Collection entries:
⁂

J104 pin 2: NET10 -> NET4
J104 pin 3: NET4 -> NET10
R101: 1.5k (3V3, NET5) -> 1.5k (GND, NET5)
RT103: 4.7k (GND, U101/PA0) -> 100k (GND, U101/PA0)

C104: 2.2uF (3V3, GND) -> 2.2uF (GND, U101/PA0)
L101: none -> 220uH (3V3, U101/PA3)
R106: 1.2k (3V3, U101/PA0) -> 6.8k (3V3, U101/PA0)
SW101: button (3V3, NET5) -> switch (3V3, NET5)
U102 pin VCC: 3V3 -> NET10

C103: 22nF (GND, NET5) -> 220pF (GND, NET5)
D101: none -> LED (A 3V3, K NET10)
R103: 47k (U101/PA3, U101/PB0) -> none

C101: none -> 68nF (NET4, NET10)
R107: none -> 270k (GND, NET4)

⁂

WORK TASK
Whenever "none" occurs in a line of the entries, copy that line.

TASK SOLUTION
L101: none -> 220uH (3V3, U101/PA3)
D101: none -> LED (A 3V3, K NET10)
R103: 47k (U101/PA3, U101/PB0) -> none
C101: none -> 68nF (NET4, NET10)
R107: none -> 270k (GND, NET4)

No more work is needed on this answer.